Collected data:
-----
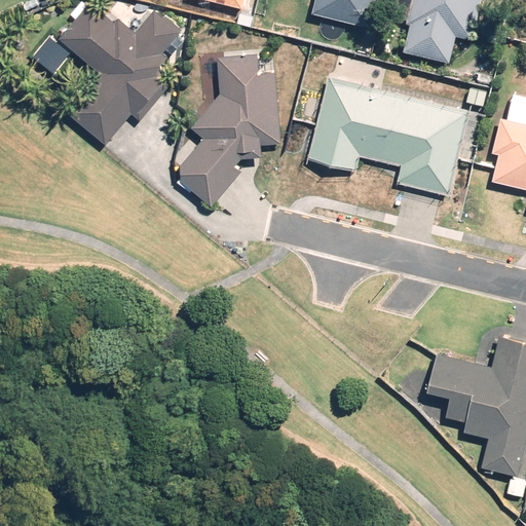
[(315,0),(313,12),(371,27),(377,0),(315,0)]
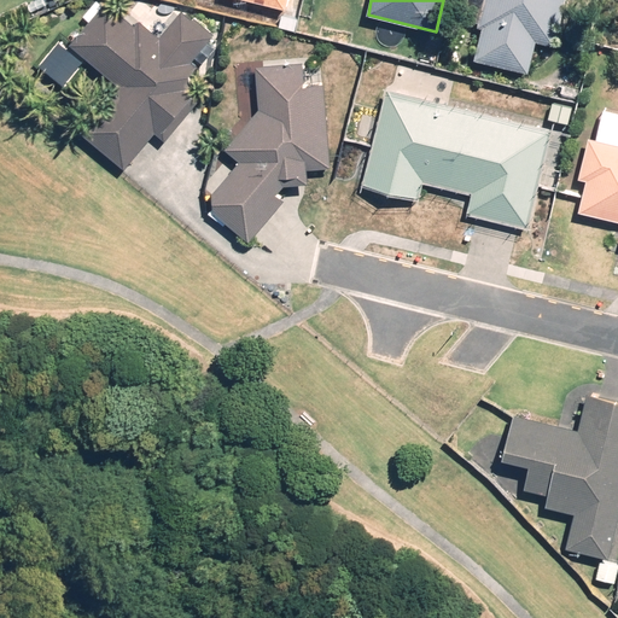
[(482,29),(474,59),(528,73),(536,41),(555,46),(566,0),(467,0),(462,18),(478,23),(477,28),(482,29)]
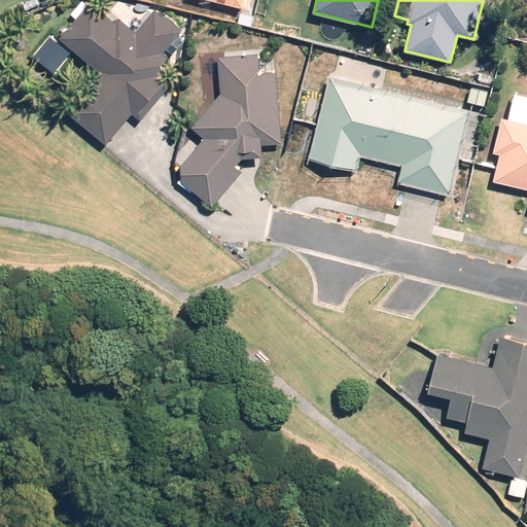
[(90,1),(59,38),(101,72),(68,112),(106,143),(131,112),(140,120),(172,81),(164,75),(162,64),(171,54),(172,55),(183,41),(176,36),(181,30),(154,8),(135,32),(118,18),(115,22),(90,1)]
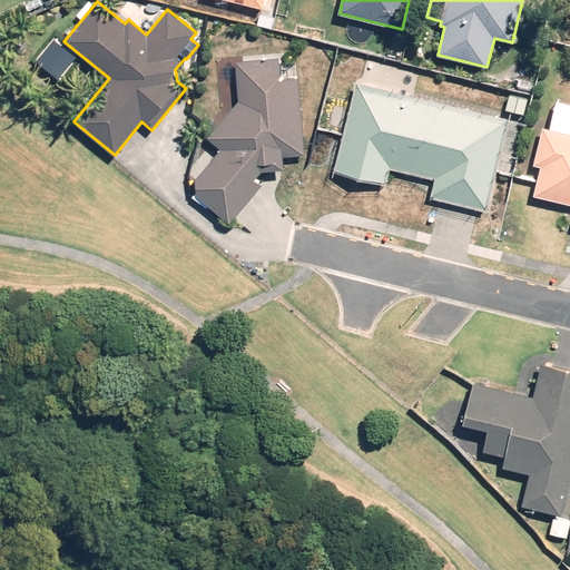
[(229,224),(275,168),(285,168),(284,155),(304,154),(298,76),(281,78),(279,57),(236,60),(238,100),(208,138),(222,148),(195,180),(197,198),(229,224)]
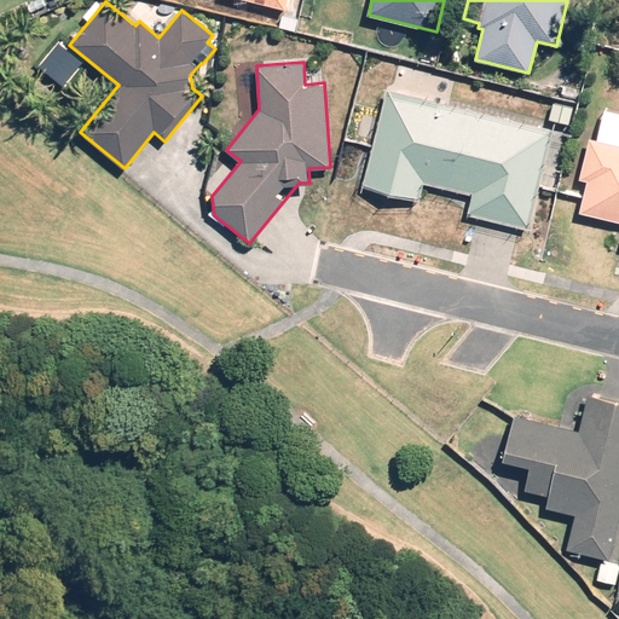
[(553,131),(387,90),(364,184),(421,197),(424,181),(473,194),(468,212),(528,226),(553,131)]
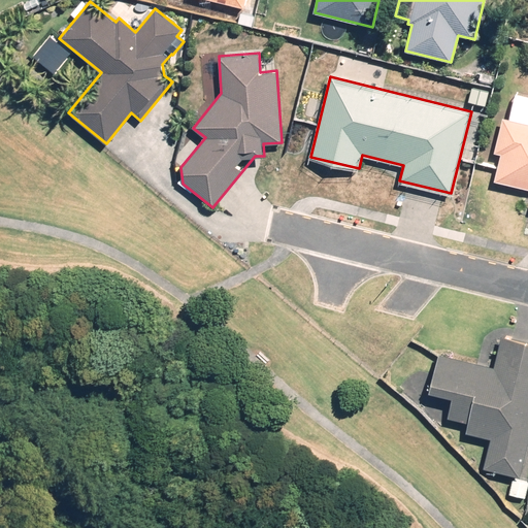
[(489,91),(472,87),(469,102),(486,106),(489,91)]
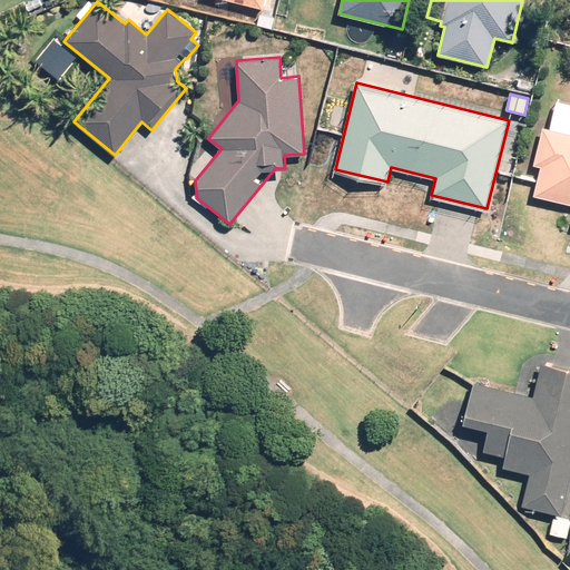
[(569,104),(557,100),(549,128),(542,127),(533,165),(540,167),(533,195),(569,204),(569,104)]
-----
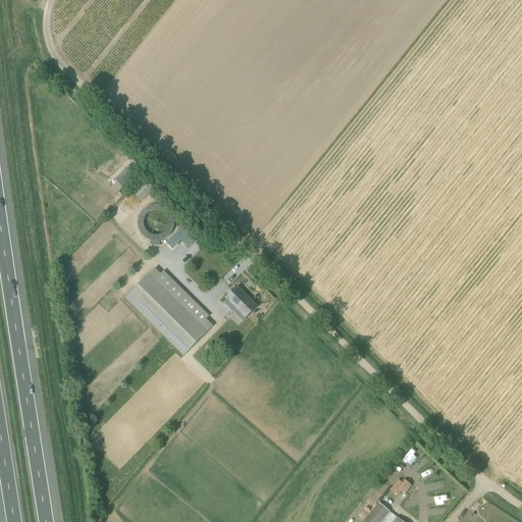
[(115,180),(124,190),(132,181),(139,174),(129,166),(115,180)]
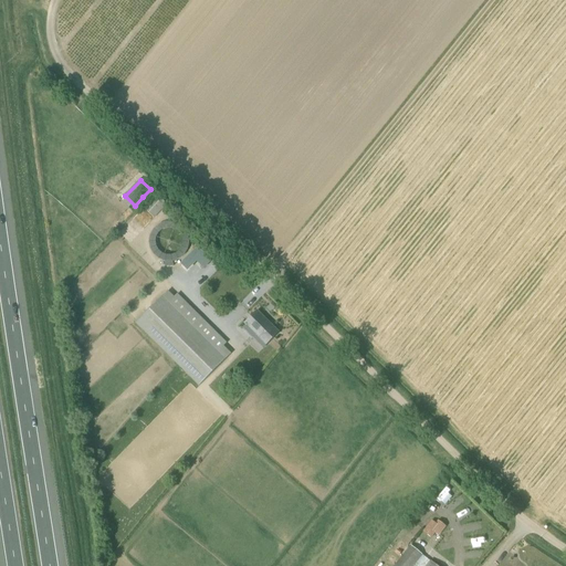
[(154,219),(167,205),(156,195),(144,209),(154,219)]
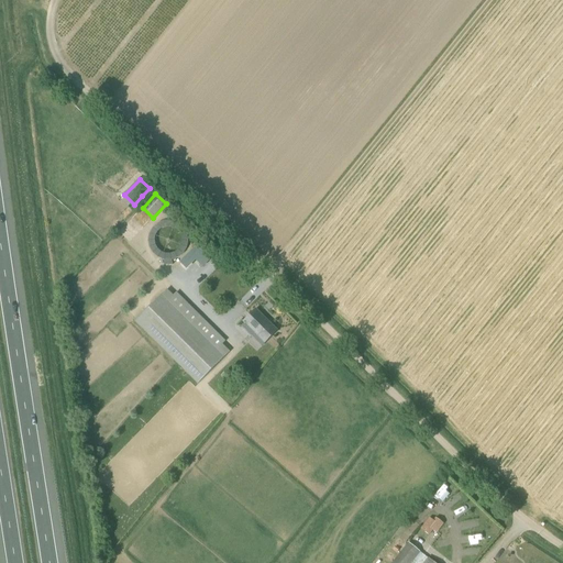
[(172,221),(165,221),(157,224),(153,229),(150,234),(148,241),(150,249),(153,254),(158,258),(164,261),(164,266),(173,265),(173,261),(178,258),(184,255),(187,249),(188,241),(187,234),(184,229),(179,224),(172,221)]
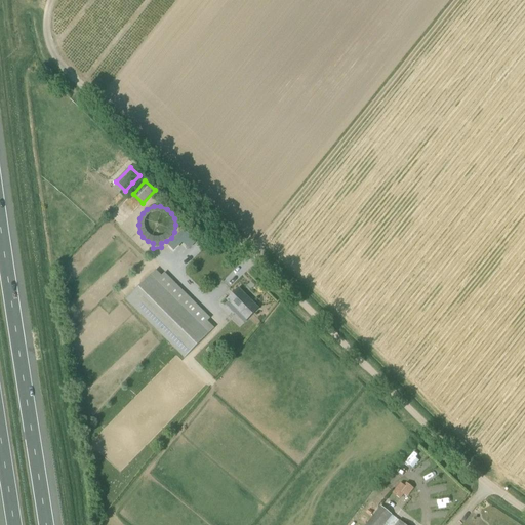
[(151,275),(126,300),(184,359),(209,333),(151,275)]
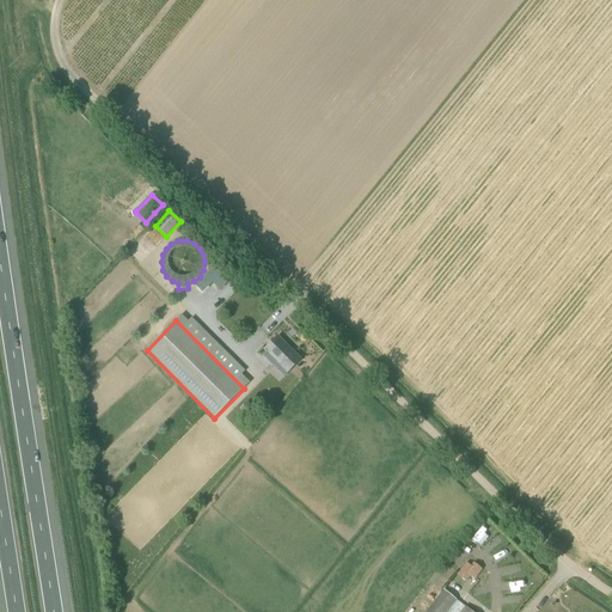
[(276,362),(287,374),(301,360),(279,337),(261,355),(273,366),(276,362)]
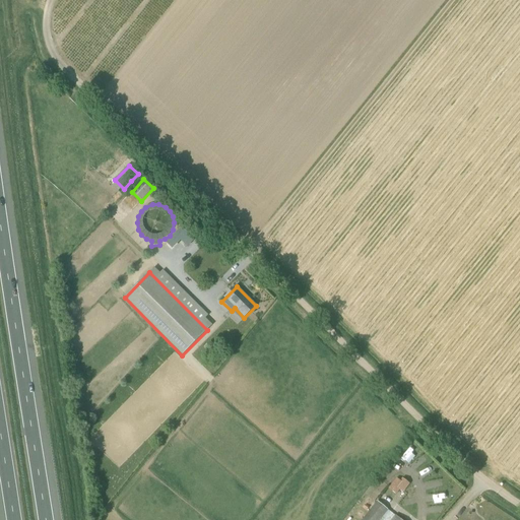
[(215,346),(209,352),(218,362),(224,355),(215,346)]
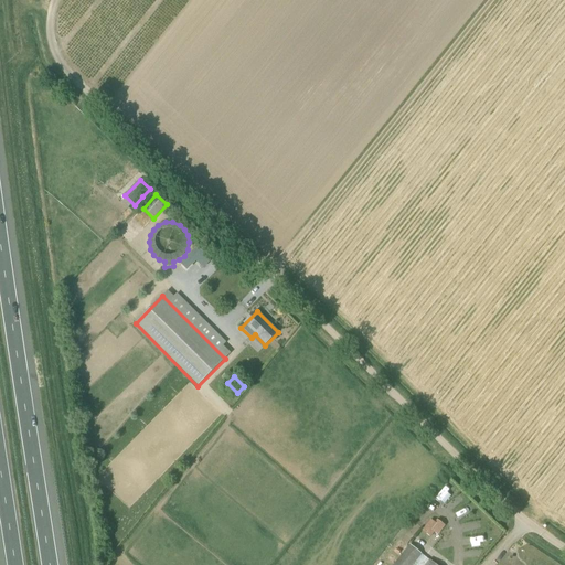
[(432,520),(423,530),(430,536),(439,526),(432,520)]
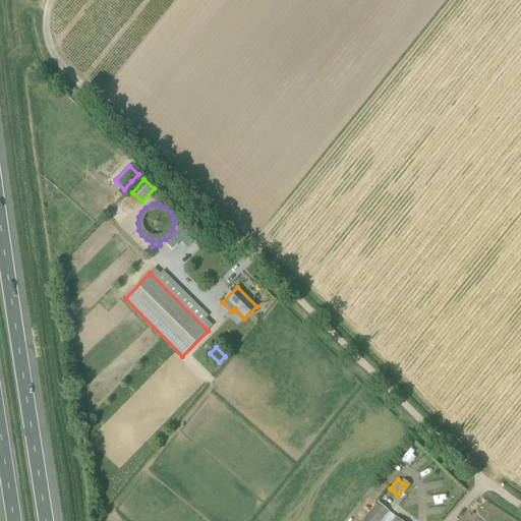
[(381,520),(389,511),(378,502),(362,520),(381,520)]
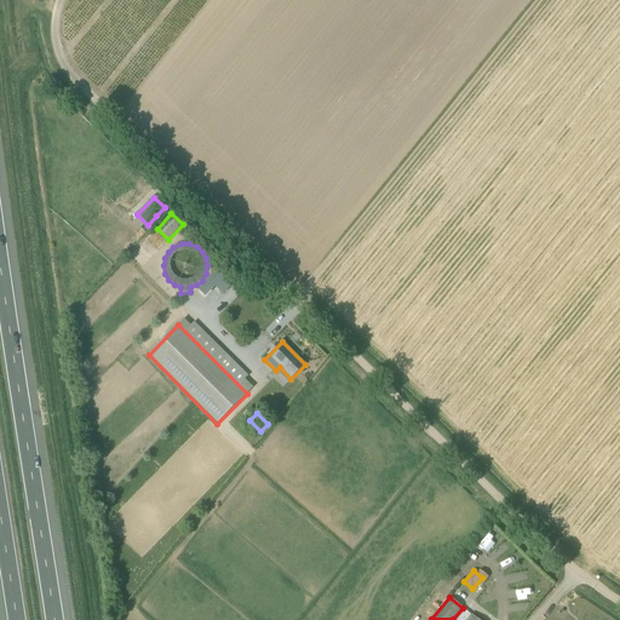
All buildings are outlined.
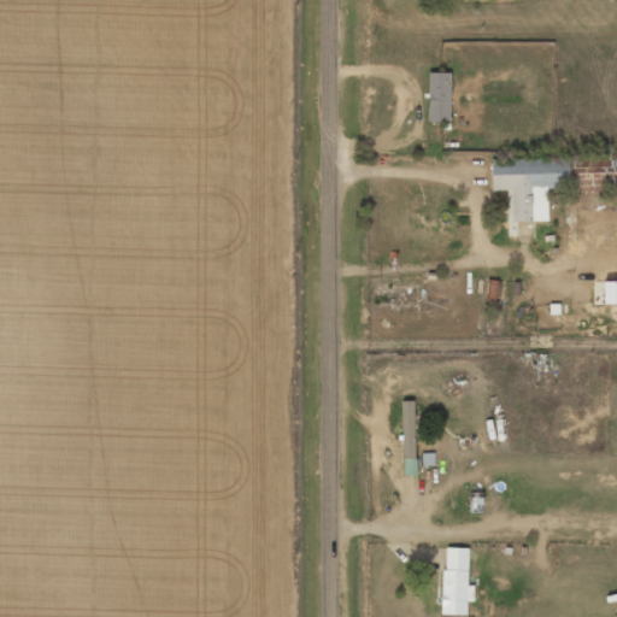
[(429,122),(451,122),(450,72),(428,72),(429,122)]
-----
Instructions for the task: Both the line containing "[(432,520),(423,530),(430,536),(439,526),(432,520)]" and the line containing "[(429,122),(451,122),(450,72),(428,72),(429,122)]" above belong in the output, as do the lines between them. Print them exactly, without pictures.

Written reply:
[(432,520),(423,530),(430,536),(439,526),(432,520)]
[(381,520),(389,511),(378,502),(362,520),(381,520)]
All buildings are outlined.
[(429,122),(451,122),(450,72),(428,72),(429,122)]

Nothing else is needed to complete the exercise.